> _WHAT IS BEING ASKED_: Your task is to transcribe, word for word, the line containing "pink donut: 3 -> 2" and all lines that follow it to the end of the entries. Leave out the pictures.

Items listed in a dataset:
*-*-*

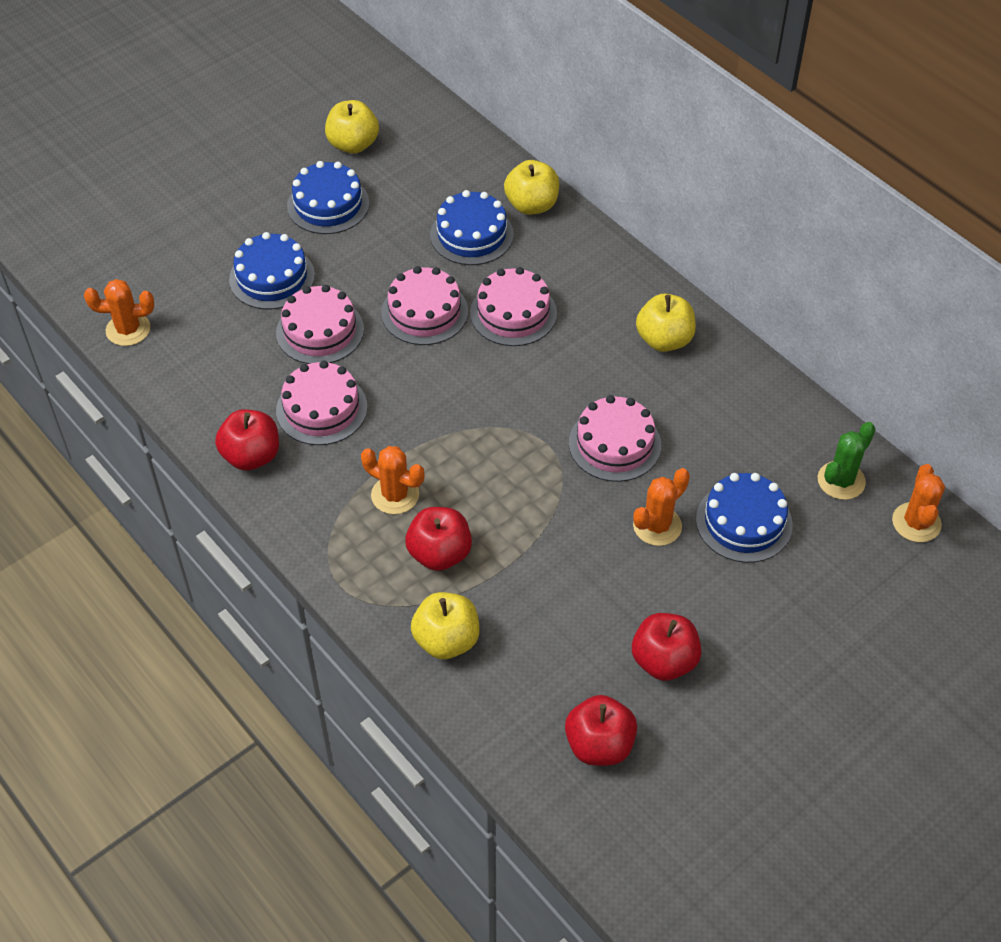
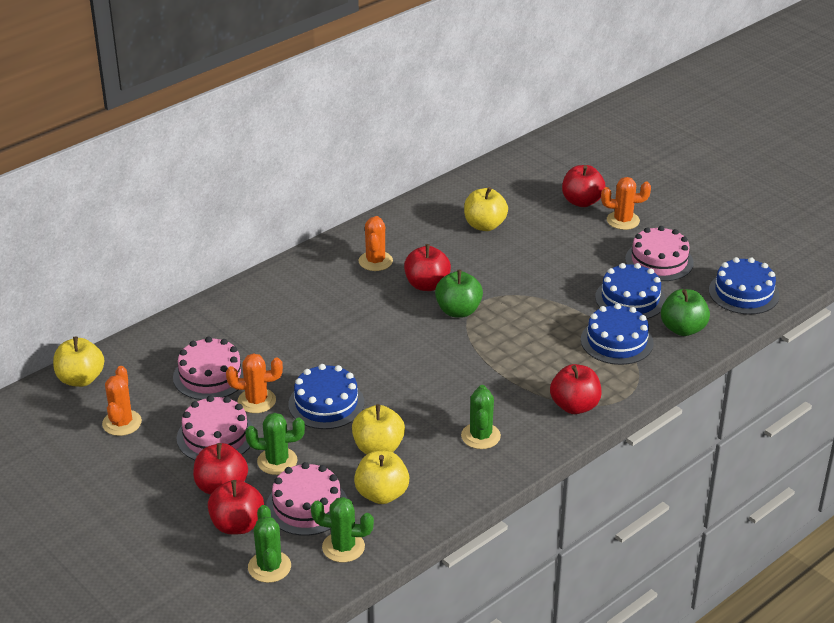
green apple: 0 -> 2
green cactus: 1 -> 4
pink cake: 5 -> 4
red apple: 4 -> 5

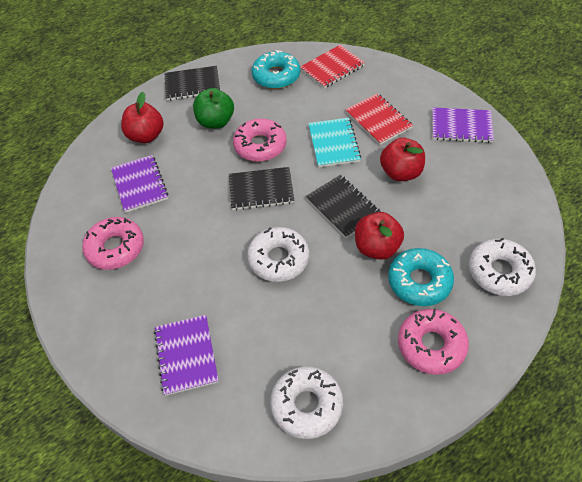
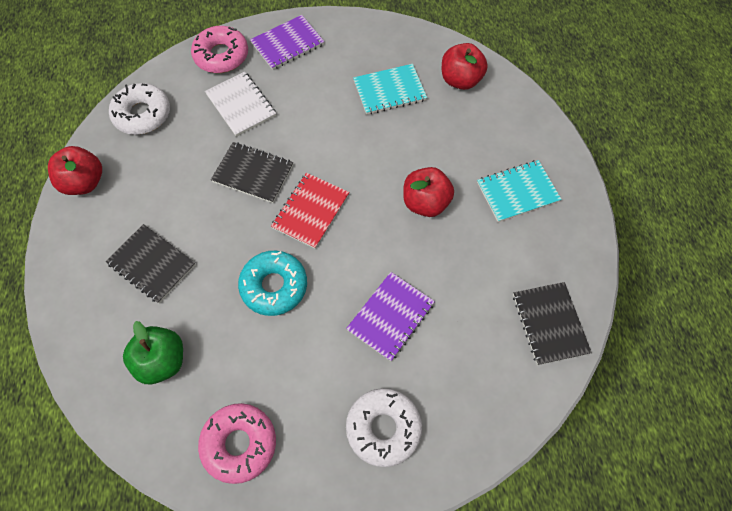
pink donut: 3 -> 2
purple notebook: 3 -> 2
red notebook: 2 -> 1
turquoise donut: 2 -> 1
turquoise notebook: 1 -> 2
white donut: 3 -> 2
white notebook: 0 -> 1

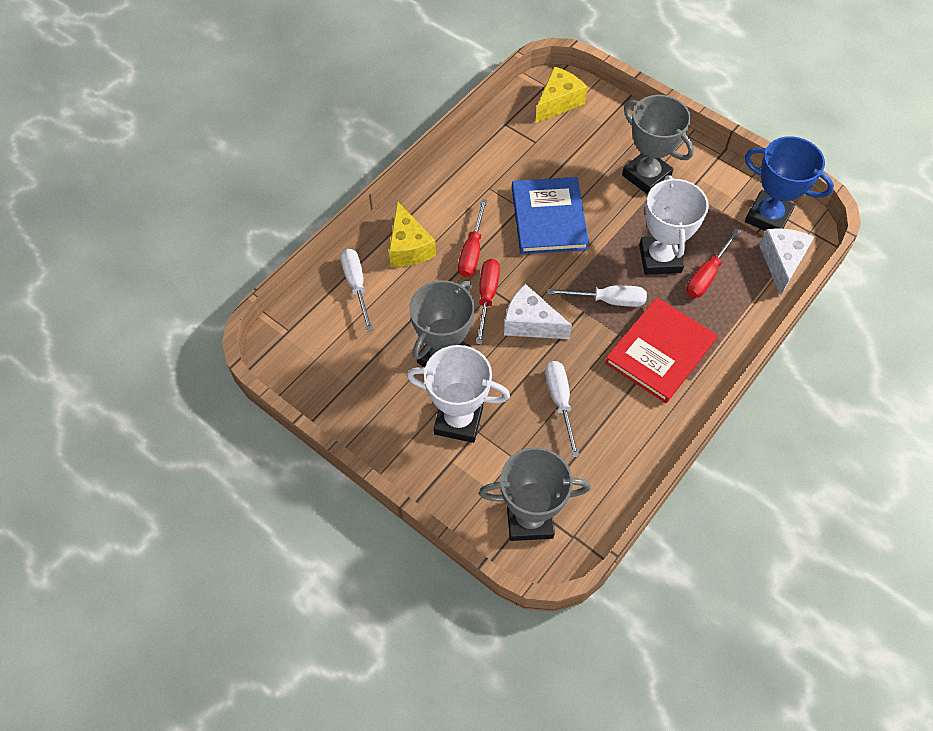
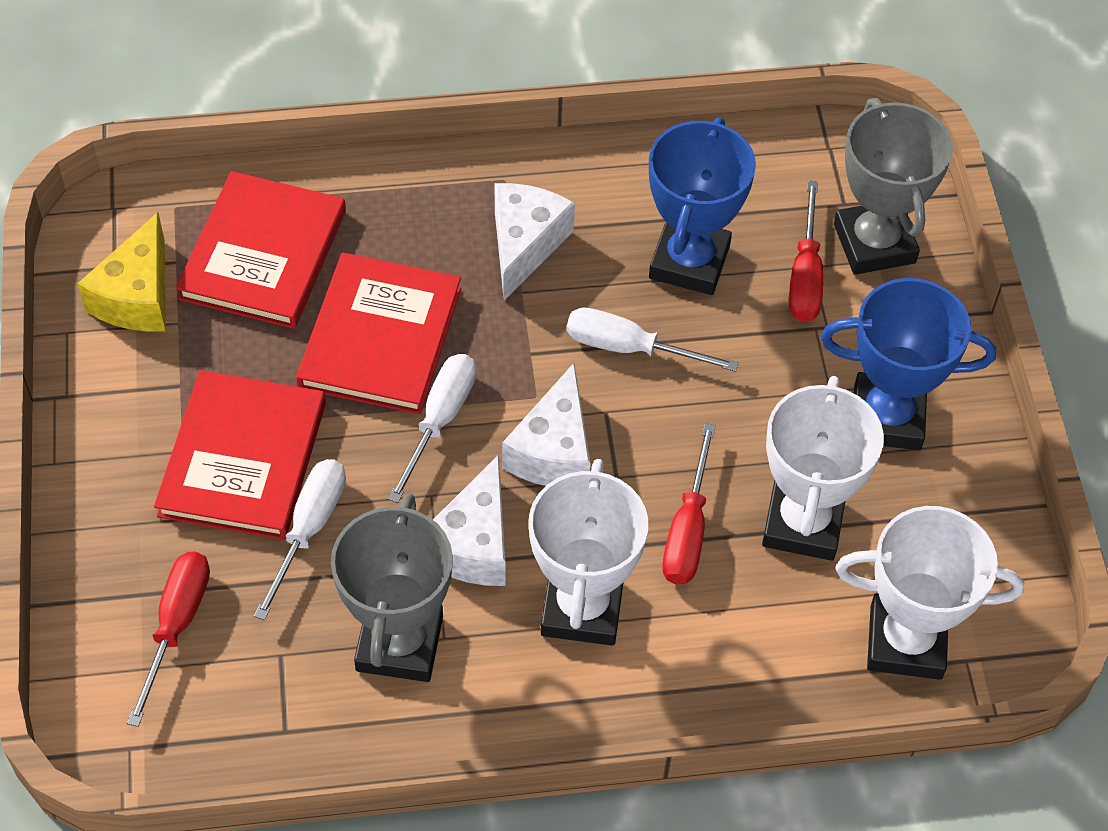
blue book: 1 -> 0
blue trophy: 1 -> 2
grey trophy: 3 -> 2
red book: 1 -> 3
white cheese: 2 -> 3
white trophy: 2 -> 3
yellow cheese: 2 -> 1

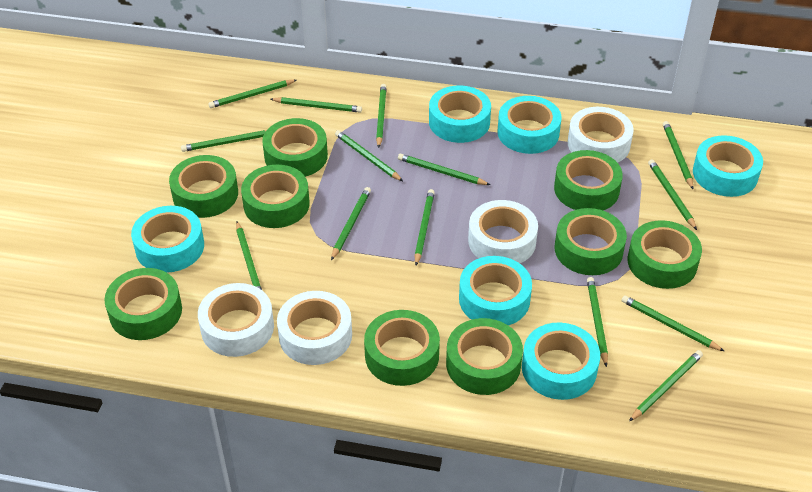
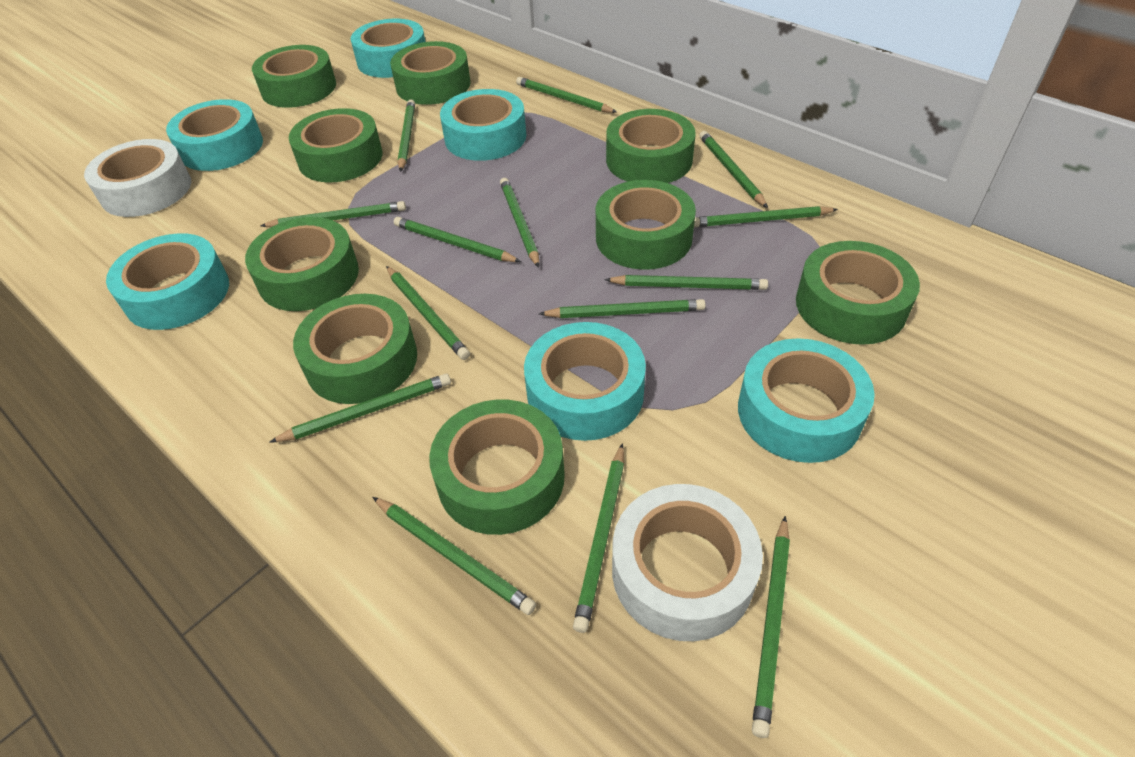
white tape: 4 -> 2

*-*-*

> _WRITTEN RESPONSE_:
pink donut: 3 -> 2
purple notebook: 3 -> 2
red notebook: 2 -> 1
turquoise donut: 2 -> 1
turquoise notebook: 1 -> 2
white donut: 3 -> 2
white notebook: 0 -> 1

blue book: 1 -> 0
blue trophy: 1 -> 2
grey trophy: 3 -> 2
red book: 1 -> 3
white cheese: 2 -> 3
white trophy: 2 -> 3
yellow cheese: 2 -> 1

white tape: 4 -> 2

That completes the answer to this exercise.